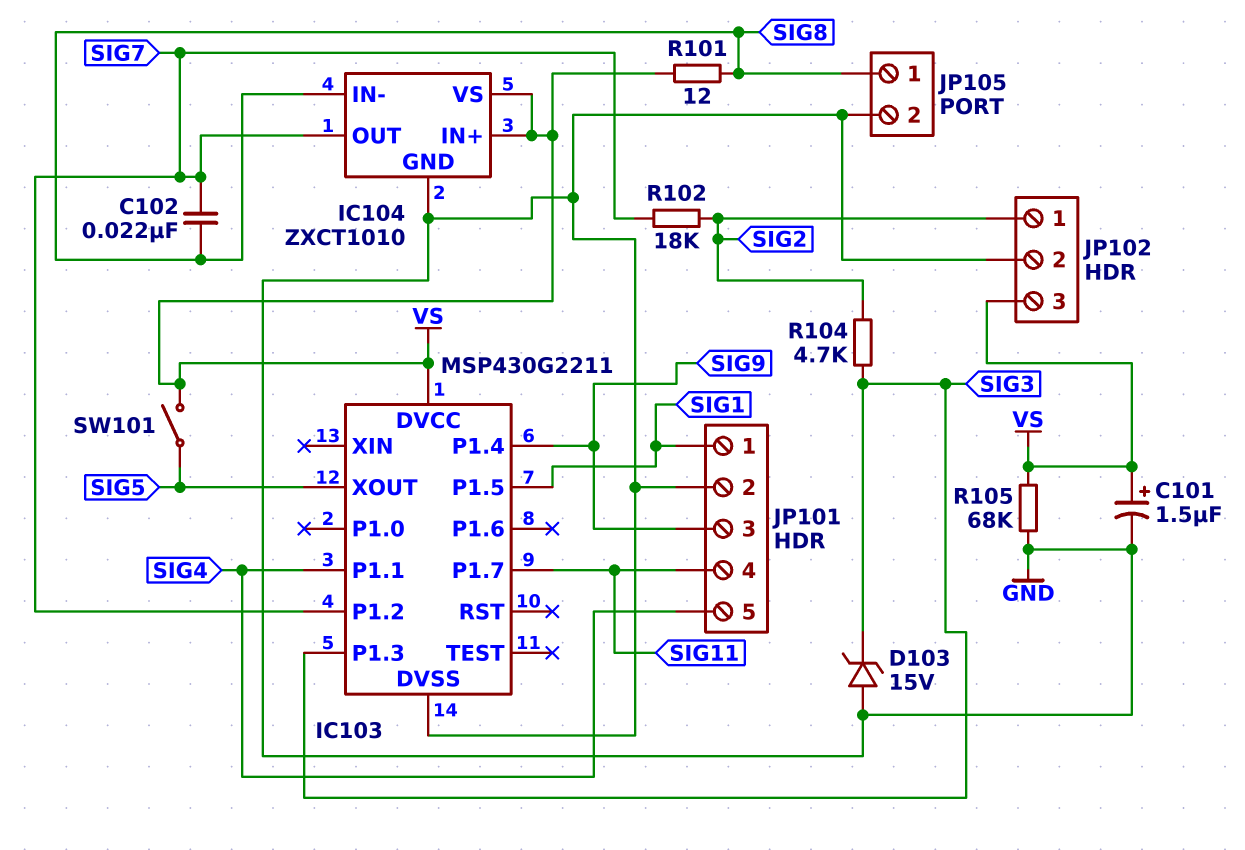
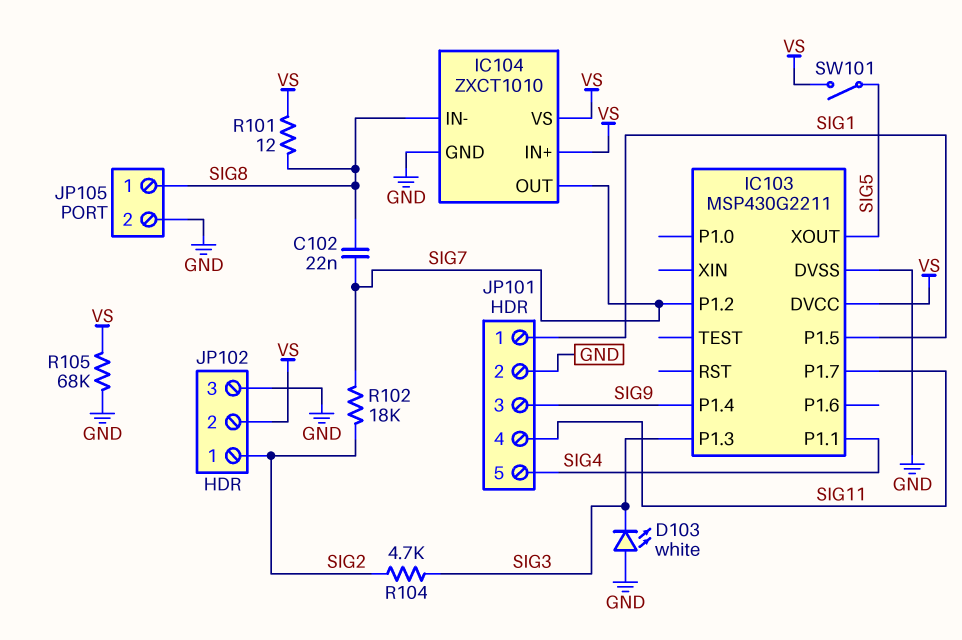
C101: 1.5uF (plus VS, minus GND) -> none
D103: zener 15V (A GND, K SIG3) -> LED white (A GND, K SIG3)
JP102 pin 2: GND -> VS
JP102 pin 3: VS -> GND

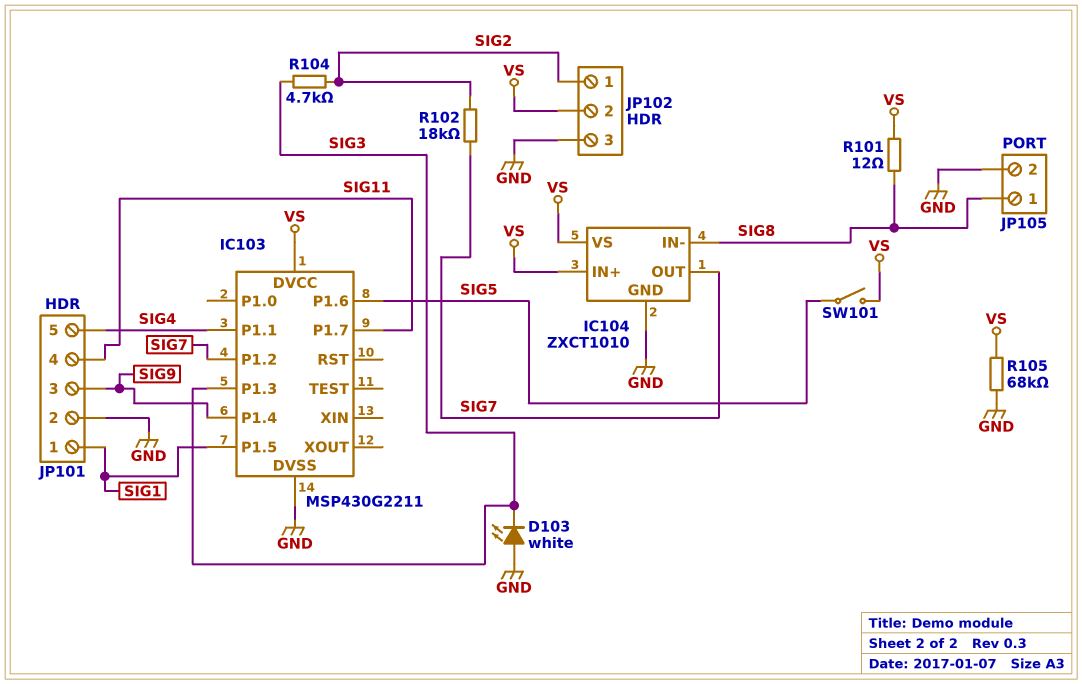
C102: 22nF (SIG7, SIG8) -> none
IC103 pin P1.6: none -> SIG5
IC103 pin XOUT: SIG5 -> none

########

• Task item
Reproduce each line of the records in which "none" appears.

• Output of the exercise
C101: 1.5uF (plus VS, minus GND) -> none
C102: 22nF (SIG7, SIG8) -> none
IC103 pin P1.6: none -> SIG5
IC103 pin XOUT: SIG5 -> none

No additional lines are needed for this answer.